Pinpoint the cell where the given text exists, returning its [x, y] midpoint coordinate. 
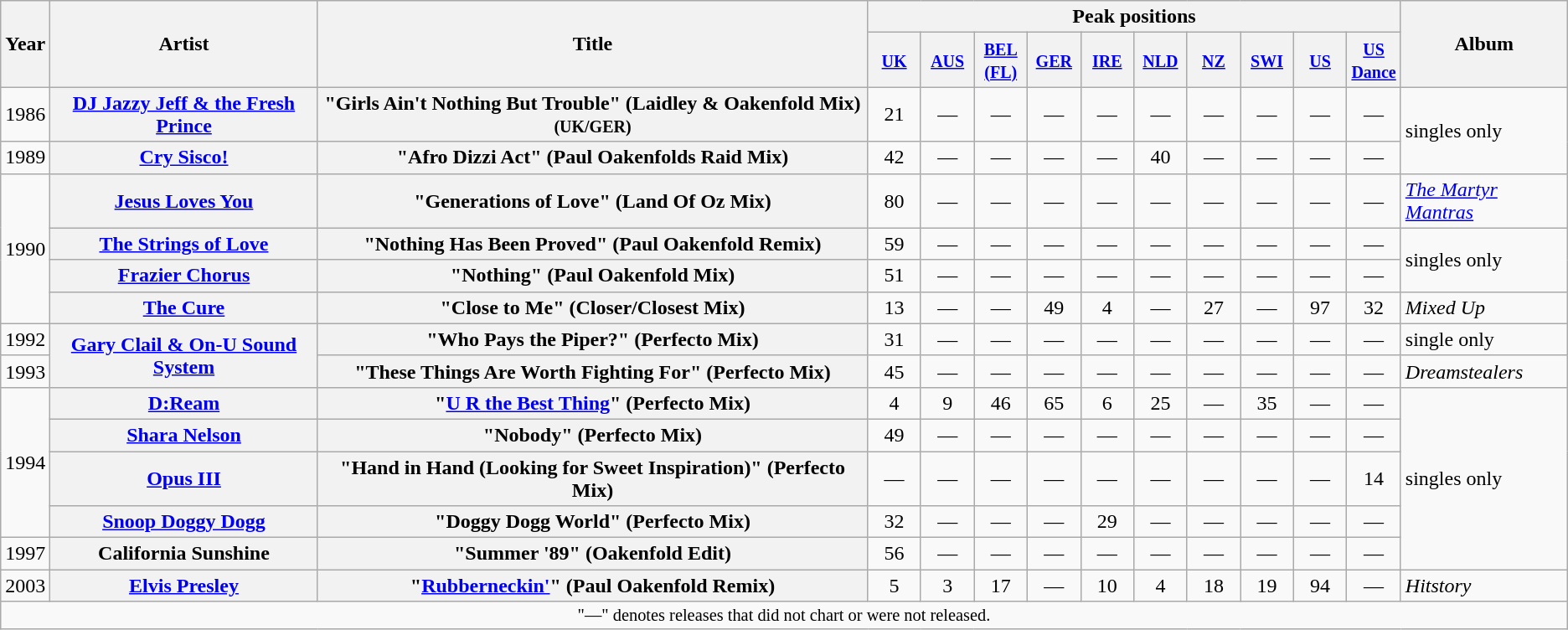
The Strings of Love [184, 244]
1990 [25, 248]
NLD [1161, 60]
Opus III [184, 477]
1993 [25, 371]
IRE [1107, 60]
Album [1484, 44]
"Nothing Has Been Proved" (Paul Oakenfold Remix) [593, 244]
21 [895, 114]
Artist [184, 44]
25 [1161, 403]
14 [1374, 477]
1989 [25, 157]
"Close to Me" (Closer/Closest Mix) [593, 307]
"Doggy Dogg World" (Perfecto Mix) [593, 522]
Jesus Loves You [184, 201]
California Sunshine [184, 554]
1992 [25, 339]
40 [1161, 157]
10 [1107, 585]
13 [895, 307]
1997 [25, 554]
US [1320, 60]
D:Ream [184, 403]
18 [1214, 585]
65 [1055, 403]
The Martyr Mantras [1484, 201]
The Cure [184, 307]
5 [895, 585]
DJ Jazzy Jeff & the Fresh Prince [184, 114]
6 [1107, 403]
"Nobody" (Perfecto Mix) [593, 435]
"Nothing" (Paul Oakenfold Mix) [593, 276]
Snoop Doggy Dogg [184, 522]
NZ [1214, 60]
Gary Clail & On-U Sound System [184, 355]
46 [1001, 403]
"—" denotes releases that did not chart or were not released. [784, 616]
UK [895, 60]
"Who Pays the Piper?" (Perfecto Mix) [593, 339]
Peak positions [1134, 17]
Title [593, 44]
"Girls Ain't Nothing But Trouble" (Laidley & Oakenfold Mix) (UK/GER) [593, 114]
17 [1001, 585]
Frazier Chorus [184, 276]
Cry Sisco! [184, 157]
97 [1320, 307]
"These Things Are Worth Fighting For" (Perfecto Mix) [593, 371]
80 [895, 201]
Shara Nelson [184, 435]
27 [1214, 307]
single only [1484, 339]
56 [895, 554]
"Generations of Love" (Land Of Oz Mix) [593, 201]
"Rubberneckin'" (Paul Oakenfold Remix) [593, 585]
29 [1107, 522]
Year [25, 44]
"Afro Dizzi Act" (Paul Oakenfolds Raid Mix) [593, 157]
US Dance [1374, 60]
94 [1320, 585]
35 [1267, 403]
Hitstory [1484, 585]
BEL(FL) [1001, 60]
"U R the Best Thing" (Perfecto Mix) [593, 403]
1994 [25, 462]
Mixed Up [1484, 307]
Elvis Presley [184, 585]
1986 [25, 114]
42 [895, 157]
"Summer '89" (Oakenfold Edit) [593, 554]
9 [947, 403]
31 [895, 339]
45 [895, 371]
SWI [1267, 60]
19 [1267, 585]
3 [947, 585]
GER [1055, 60]
Dreamstealers [1484, 371]
"Hand in Hand (Looking for Sweet Inspiration)" (Perfecto Mix) [593, 477]
AUS [947, 60]
59 [895, 244]
2003 [25, 585]
51 [895, 276]
Identify which cell holds the provided text, then report its [x, y] central coordinate. 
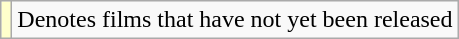
Denotes films that have not yet been released [235, 20]
Extract the (x, y) coordinate from the center of the cell holding the provided text.  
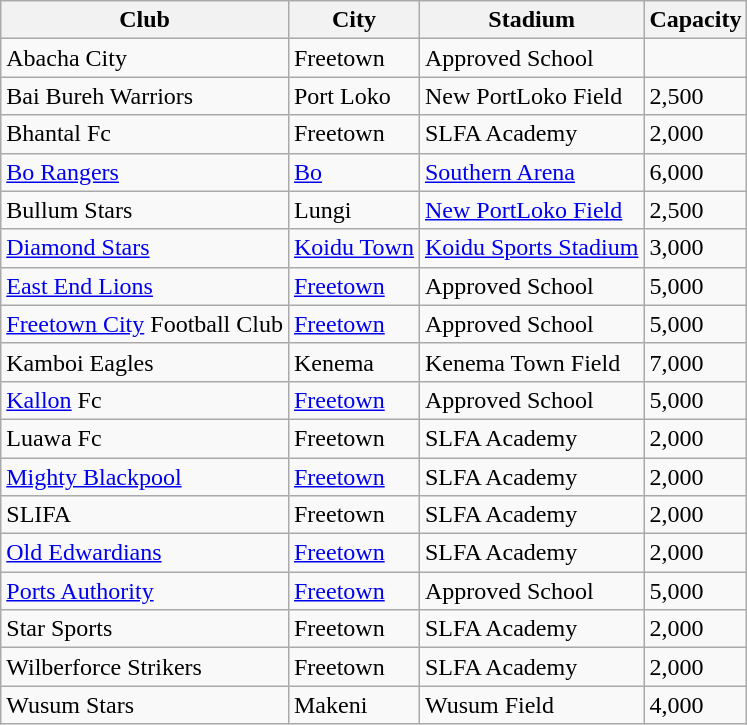
Kenema (354, 362)
Kamboi Eagles (145, 362)
Bo Rangers (145, 172)
Ports Authority (145, 591)
Bai Bureh Warriors (145, 96)
Kallon Fc (145, 400)
Southern Arena (531, 172)
Bullum Stars (145, 210)
Luawa Fc (145, 438)
Freetown City Football Club (145, 324)
Kenema Town Field (531, 362)
Club (145, 20)
Star Sports (145, 629)
Koidu Sports Stadium (531, 248)
6,000 (696, 172)
Wusum Stars (145, 705)
Koidu Town (354, 248)
Wusum Field (531, 705)
Port Loko (354, 96)
Capacity (696, 20)
SLIFA (145, 515)
Lungi (354, 210)
East End Lions (145, 286)
Bhantal Fc (145, 134)
Stadium (531, 20)
Makeni (354, 705)
City (354, 20)
Diamond Stars (145, 248)
Abacha City (145, 58)
Mighty Blackpool (145, 477)
3,000 (696, 248)
Wilberforce Strikers (145, 667)
Old Edwardians (145, 553)
Bo (354, 172)
4,000 (696, 705)
7,000 (696, 362)
Scan for the cell matching the given text and deliver its (X, Y) coordinate at center. 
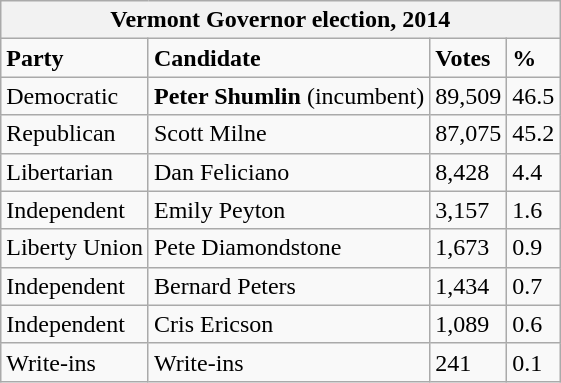
89,509 (468, 96)
0.7 (534, 286)
Democratic (75, 96)
1.6 (534, 210)
Party (75, 58)
Vermont Governor election, 2014 (280, 20)
241 (468, 362)
1,434 (468, 286)
Cris Ericson (288, 324)
3,157 (468, 210)
Bernard Peters (288, 286)
1,673 (468, 248)
0.6 (534, 324)
Candidate (288, 58)
87,075 (468, 134)
Republican (75, 134)
Emily Peyton (288, 210)
8,428 (468, 172)
% (534, 58)
45.2 (534, 134)
0.9 (534, 248)
Votes (468, 58)
Dan Feliciano (288, 172)
0.1 (534, 362)
Peter Shumlin (incumbent) (288, 96)
46.5 (534, 96)
Liberty Union (75, 248)
Libertarian (75, 172)
Scott Milne (288, 134)
1,089 (468, 324)
4.4 (534, 172)
Pete Diamondstone (288, 248)
Provide the (x, y) coordinate of the cell's center where the given text is located.  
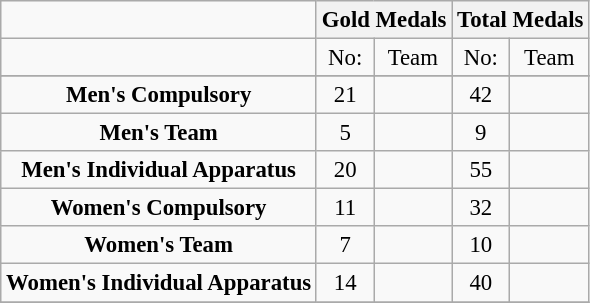
Men's Individual Apparatus (159, 170)
42 (481, 95)
20 (344, 170)
14 (344, 283)
5 (344, 133)
Gold Medals (384, 20)
7 (344, 245)
Total Medals (520, 20)
10 (481, 245)
32 (481, 208)
Women's Team (159, 245)
Women's Compulsory (159, 208)
11 (344, 208)
Men's Compulsory (159, 95)
55 (481, 170)
Women's Individual Apparatus (159, 283)
21 (344, 95)
9 (481, 133)
40 (481, 283)
Men's Team (159, 133)
Identify which cell holds the provided text, then report its (X, Y) central coordinate. 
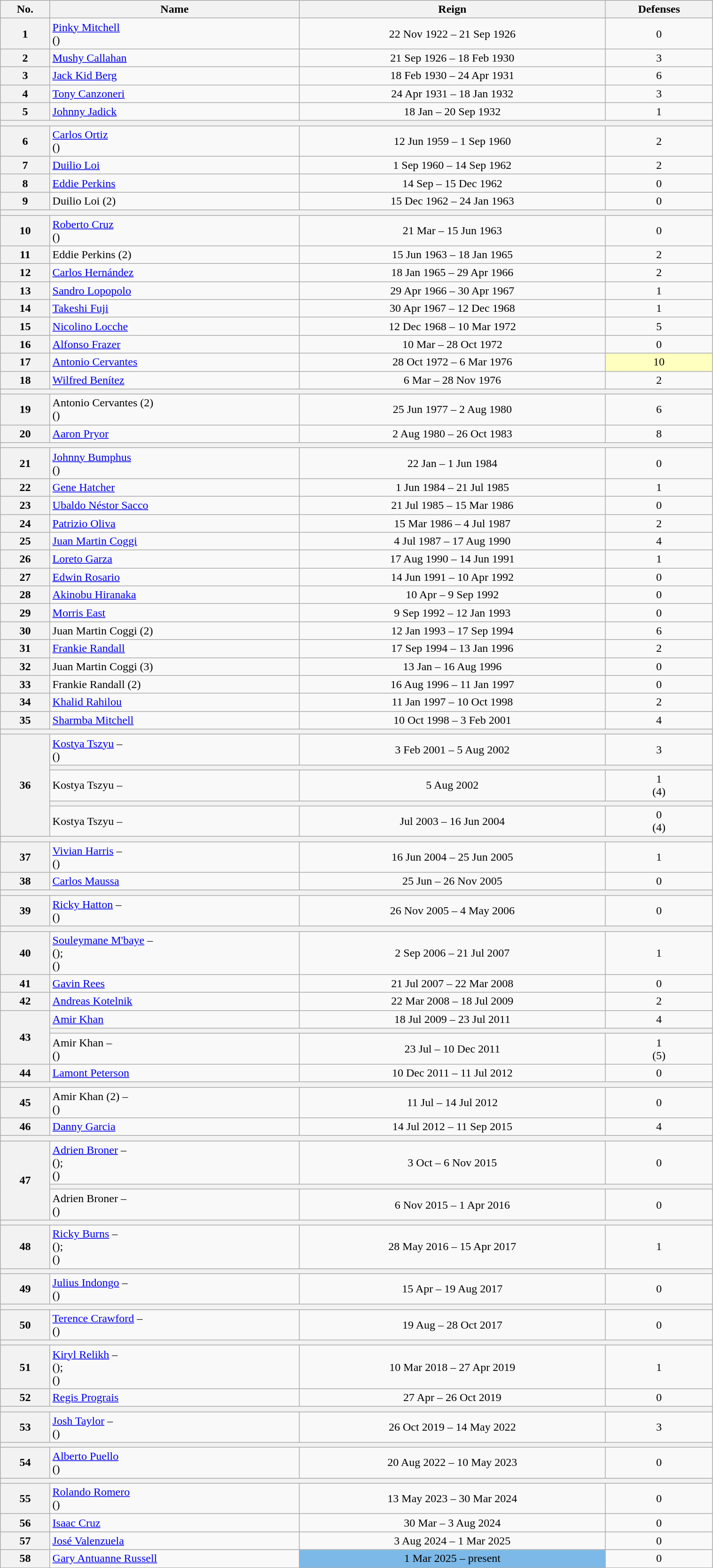
21 Jul 2007 – 22 Mar 2008 (453, 983)
Mushy Callahan (174, 58)
Wilfred Benítez (174, 380)
Rolando Romero () (174, 1497)
Antonio Cervantes (2)() (174, 409)
23 (25, 505)
58 (25, 1558)
1 Jun 1984 – 21 Jul 1985 (453, 487)
41 (25, 983)
15 Dec 1962 – 24 Jan 1963 (453, 201)
22 Nov 1922 – 21 Sep 1926 (453, 34)
18 Jan 1965 – 29 Apr 1966 (453, 273)
Carlos Maussa (174, 881)
21 (25, 462)
45 (25, 1102)
21 Jul 1985 – 15 Mar 1986 (453, 505)
25 (25, 541)
Isaac Cruz (174, 1522)
47 (25, 1180)
0(4) (659, 821)
48 (25, 1246)
38 (25, 881)
53 (25, 1426)
2 Sep 2006 – 21 Jul 2007 (453, 952)
24 Apr 1931 – 18 Jan 1932 (453, 94)
Lamont Peterson (174, 1072)
Juan Martin Coggi (3) (174, 666)
Morris East (174, 612)
35 (25, 720)
34 (25, 702)
37 (25, 856)
Amir Khan (174, 1019)
6 Mar – 28 Nov 1976 (453, 380)
Antonio Cervantes (174, 362)
1 Sep 1960 – 14 Sep 1962 (453, 165)
9 Sep 1992 – 12 Jan 1993 (453, 612)
Josh Taylor – () (174, 1426)
16 Jun 2004 – 25 Jun 2005 (453, 856)
23 Jul – 10 Dec 2011 (453, 1048)
7 (25, 165)
Defenses (659, 9)
42 (25, 1001)
28 May 2016 – 15 Apr 2017 (453, 1246)
Ubaldo Néstor Sacco (174, 505)
Juan Martin Coggi (174, 541)
46 (25, 1126)
Vivian Harris – () (174, 856)
Frankie Randall (174, 648)
28 (25, 595)
18 Jan – 20 Sep 1932 (453, 111)
12 (25, 273)
11 Jul – 14 Jul 2012 (453, 1102)
17 Aug 1990 – 14 Jun 1991 (453, 559)
54 (25, 1462)
28 Oct 1972 – 6 Mar 1976 (453, 362)
Ricky Burns – ();() (174, 1246)
26 Oct 2019 – 14 May 2022 (453, 1426)
Adrien Broner – () (174, 1204)
10 Mar – 28 Oct 1972 (453, 344)
Roberto Cruz() (174, 230)
25 Jun 1977 – 2 Aug 1980 (453, 409)
1 Mar 2025 – present (453, 1558)
39 (25, 910)
22 Jan – 1 Jun 1984 (453, 462)
Adrien Broner – ();() (174, 1162)
3 Oct – 6 Nov 2015 (453, 1162)
14 (25, 308)
2 Aug 1980 – 26 Oct 1983 (453, 433)
Carlos Hernández (174, 273)
14 Jun 1991 – 10 Apr 1992 (453, 577)
Danny Garcia (174, 1126)
29 Apr 1966 – 30 Apr 1967 (453, 290)
10 Dec 2011 – 11 Jul 2012 (453, 1072)
50 (25, 1324)
Pinky Mitchell() (174, 34)
19 (25, 409)
17 Sep 1994 – 13 Jan 1996 (453, 648)
32 (25, 666)
20 (25, 433)
13 May 2023 – 30 Mar 2024 (453, 1497)
No. (25, 9)
21 Sep 1926 – 18 Feb 1930 (453, 58)
36 (25, 785)
Duilio Loi (2) (174, 201)
10 Apr – 9 Sep 1992 (453, 595)
11 Jan 1997 – 10 Oct 1998 (453, 702)
Amir Khan (2) – () (174, 1102)
15 Apr – 19 Aug 2017 (453, 1288)
Sharmba Mitchell (174, 720)
Tony Canzoneri (174, 94)
56 (25, 1522)
1(4) (659, 785)
18 Jul 2009 – 23 Jul 2011 (453, 1019)
27 Apr – 26 Oct 2019 (453, 1396)
25 Jun – 26 Nov 2005 (453, 881)
Johnny Jadick (174, 111)
Souleymane M'baye – ();() (174, 952)
11 (25, 255)
29 (25, 612)
14 Sep – 15 Dec 1962 (453, 183)
Takeshi Fuji (174, 308)
18 (25, 380)
13 Jan – 16 Aug 1996 (453, 666)
12 Jun 1959 – 1 Sep 1960 (453, 141)
Ricky Hatton – () (174, 910)
Kostya Tszyu – () (174, 749)
12 Dec 1968 – 10 Mar 1972 (453, 326)
Reign (453, 9)
17 (25, 362)
12 Jan 1993 – 17 Sep 1994 (453, 630)
Aaron Pryor (174, 433)
30 Mar – 3 Aug 2024 (453, 1522)
57 (25, 1540)
43 (25, 1036)
52 (25, 1396)
Regis Prograis (174, 1396)
Alberto Puello() (174, 1462)
Khalid Rahilou (174, 702)
16 (25, 344)
26 (25, 559)
10 Oct 1998 – 3 Feb 2001 (453, 720)
Sandro Lopopolo (174, 290)
Carlos Ortiz() (174, 141)
22 (25, 487)
30 (25, 630)
33 (25, 684)
3 Feb 2001 – 5 Aug 2002 (453, 749)
Julius Indongo – () (174, 1288)
15 Jun 1963 – 18 Jan 1965 (453, 255)
10 Mar 2018 – 27 Apr 2019 (453, 1366)
51 (25, 1366)
Akinobu Hiranaka (174, 595)
Alfonso Frazer (174, 344)
24 (25, 523)
Loreto Garza (174, 559)
Gavin Rees (174, 983)
Jack Kid Berg (174, 76)
13 (25, 290)
6 Nov 2015 – 1 Apr 2016 (453, 1204)
27 (25, 577)
15 Mar 1986 – 4 Jul 1987 (453, 523)
Terence Crawford – () (174, 1324)
4 Jul 1987 – 17 Aug 1990 (453, 541)
55 (25, 1497)
Eddie Perkins (2) (174, 255)
José Valenzuela (174, 1540)
5 Aug 2002 (453, 785)
Duilio Loi (174, 165)
49 (25, 1288)
18 Feb 1930 – 24 Apr 1931 (453, 76)
Gene Hatcher (174, 487)
Andreas Kotelnik (174, 1001)
Name (174, 9)
26 Nov 2005 – 4 May 2006 (453, 910)
16 Aug 1996 – 11 Jan 1997 (453, 684)
31 (25, 648)
Edwin Rosario (174, 577)
40 (25, 952)
44 (25, 1072)
Juan Martin Coggi (2) (174, 630)
Johnny Bumphus() (174, 462)
15 (25, 326)
Nicolino Locche (174, 326)
Jul 2003 – 16 Jun 2004 (453, 821)
Gary Antuanne Russell (174, 1558)
Amir Khan – () (174, 1048)
1(5) (659, 1048)
Eddie Perkins (174, 183)
9 (25, 201)
Kiryl Relikh – ();() (174, 1366)
20 Aug 2022 – 10 May 2023 (453, 1462)
19 Aug – 28 Oct 2017 (453, 1324)
14 Jul 2012 – 11 Sep 2015 (453, 1126)
Frankie Randall (2) (174, 684)
30 Apr 1967 – 12 Dec 1968 (453, 308)
Patrizio Oliva (174, 523)
3 Aug 2024 – 1 Mar 2025 (453, 1540)
22 Mar 2008 – 18 Jul 2009 (453, 1001)
21 Mar – 15 Jun 1963 (453, 230)
Pinpoint the cell where the given text exists, returning its [x, y] midpoint coordinate. 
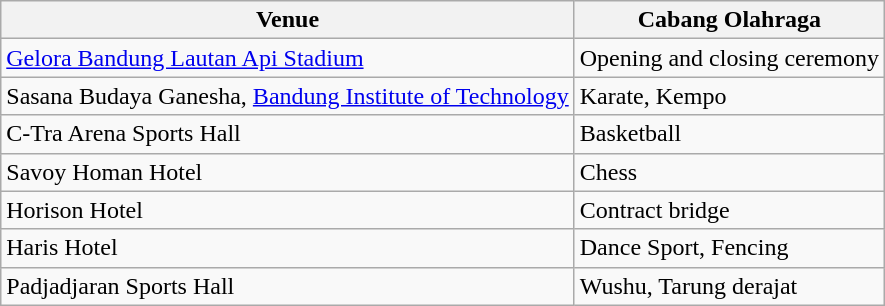
Karate, Kempo [729, 96]
Gelora Bandung Lautan Api Stadium [288, 58]
Wushu, Tarung derajat [729, 286]
Horison Hotel [288, 210]
Padjadjaran Sports Hall [288, 286]
Basketball [729, 134]
Dance Sport, Fencing [729, 248]
Venue [288, 20]
Contract bridge [729, 210]
Cabang Olahraga [729, 20]
C-Tra Arena Sports Hall [288, 134]
Chess [729, 172]
Haris Hotel [288, 248]
Sasana Budaya Ganesha, Bandung Institute of Technology [288, 96]
Savoy Homan Hotel [288, 172]
Opening and closing ceremony [729, 58]
Provide the (X, Y) coordinate of the cell's center where the given text is located.  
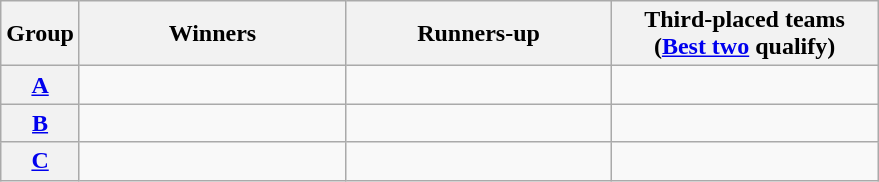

────────────────────

• **YOUR INSTRUCTIONS**
Return each line of the data above that contains the word "Johnny".

• **PROBLEM SOLUTION**
Johnny Jadick (174, 111)
Johnny Bumphus() (174, 462)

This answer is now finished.